[Scene difference descriptions]
----
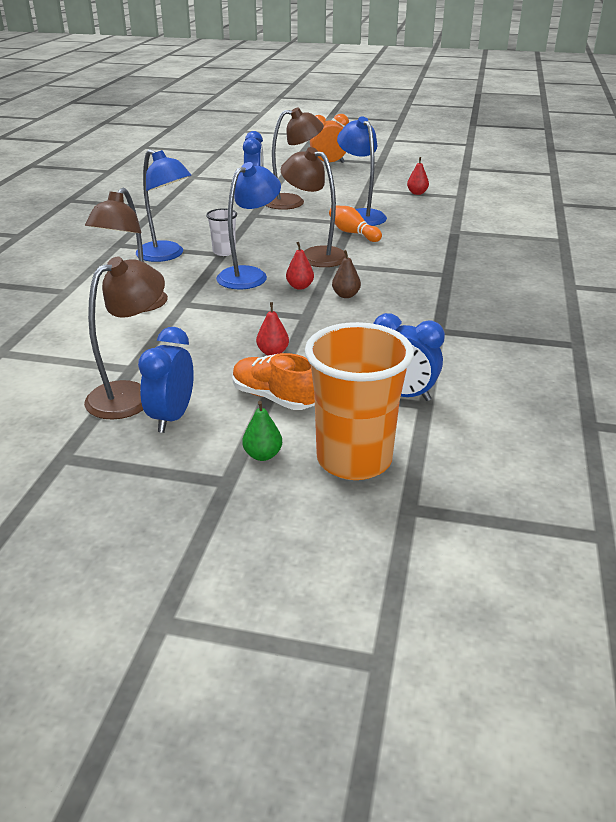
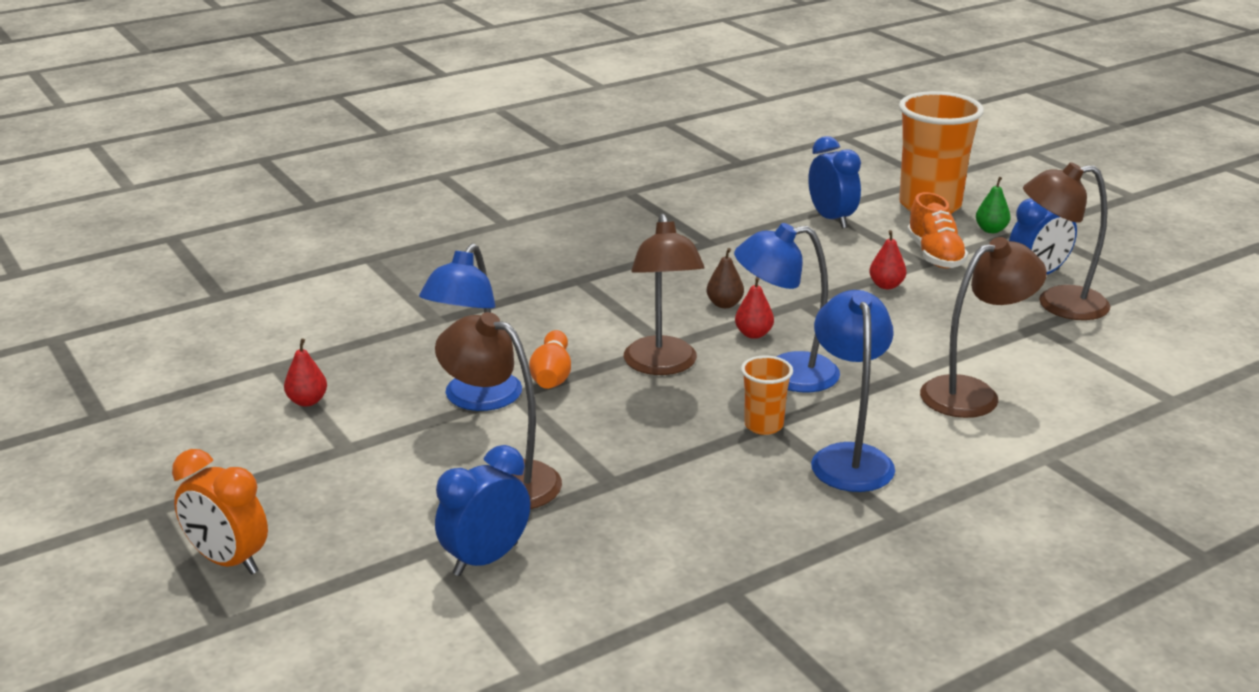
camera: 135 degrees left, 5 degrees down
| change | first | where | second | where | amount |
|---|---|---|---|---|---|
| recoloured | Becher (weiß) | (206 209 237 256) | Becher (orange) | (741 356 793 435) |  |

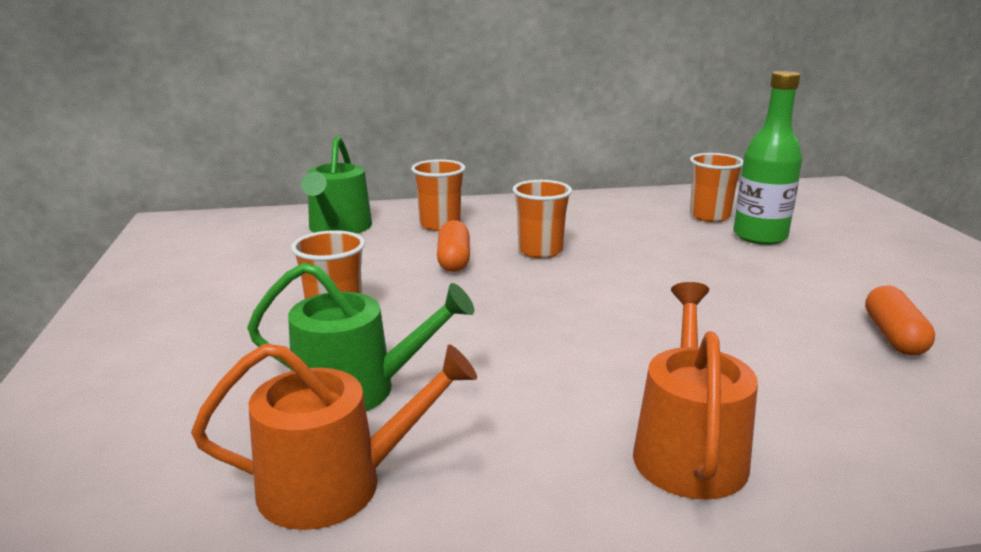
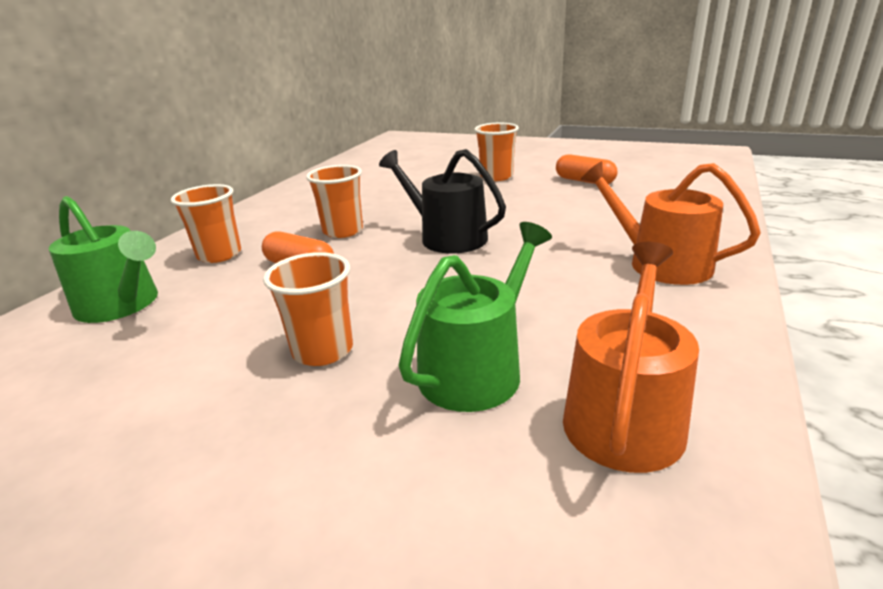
camera: 55 degrees left, 5 degrees up
| change | first | where | second | where | amount |
|---|---|---|---|---|---|
| moved | Becher (orange) | (690 153 743 222) |  | (474 123 519 181) |  |
| removed | Flasche (grün) | (733 71 802 245) |  |  |  |
| added |  |  | Gießkanne (schwarz) | (379 149 506 253) |  |

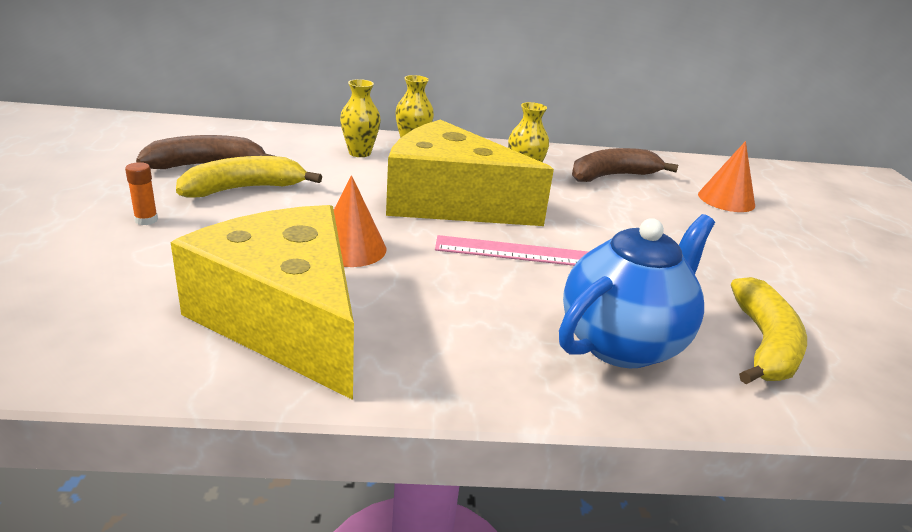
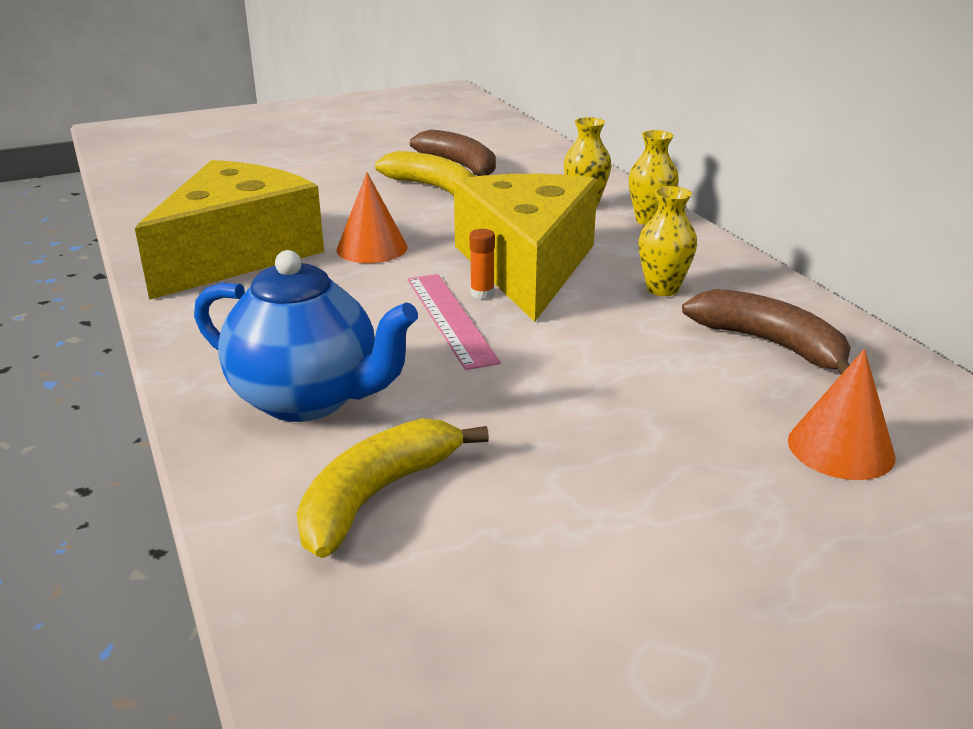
camera: 70 degrees right, 0 degrees up
| change | first | where | second | where | amount |
|---|---|---|---|---|---|
| moved | Klebestift (orange) | (125 162 158 225) |  | (470 229 495 299) |  |
| turned | Banane (gelb) | (731 277 807 384) |  | (296 418 489 558) | 135 degrees clockwise |

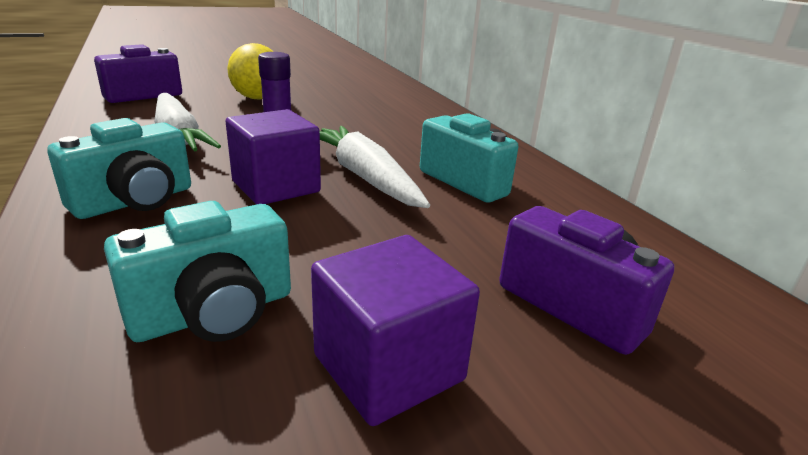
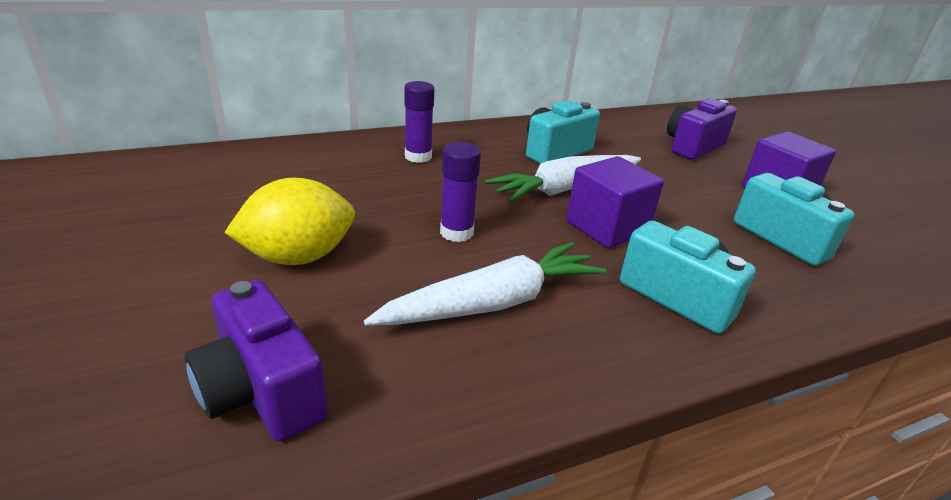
camera: 90 degrees left, 5 degrees up
| change | first | where | second | where | amount |
|---|---|---|---|---|---|
| added |  |  | Klebestift (lila) | (404 81 434 163) |  |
----
_EXERCISE AIM_: No pictures go in the copy. Retype exactly the lines from the one with "recoloured | Becher" through the last line of the entries above, both included, and nothing more.

_WRITTEN ANSWER_:
| recoloured | Becher (weiß) | (206 209 237 256) | Becher (orange) | (741 356 793 435) |  |

camera: 55 degrees left, 5 degrees up
| change | first | where | second | where | amount |
|---|---|---|---|---|---|
| moved | Becher (orange) | (690 153 743 222) |  | (474 123 519 181) |  |
| removed | Flasche (grün) | (733 71 802 245) |  |  |  |
| added |  |  | Gießkanne (schwarz) | (379 149 506 253) |  |

camera: 70 degrees right, 0 degrees up
| change | first | where | second | where | amount |
|---|---|---|---|---|---|
| moved | Klebestift (orange) | (125 162 158 225) |  | (470 229 495 299) |  |
| turned | Banane (gelb) | (731 277 807 384) |  | (296 418 489 558) | 135 degrees clockwise |

camera: 90 degrees left, 5 degrees up
| change | first | where | second | where | amount |
|---|---|---|---|---|---|
| added |  |  | Klebestift (lila) | (404 81 434 163) |  |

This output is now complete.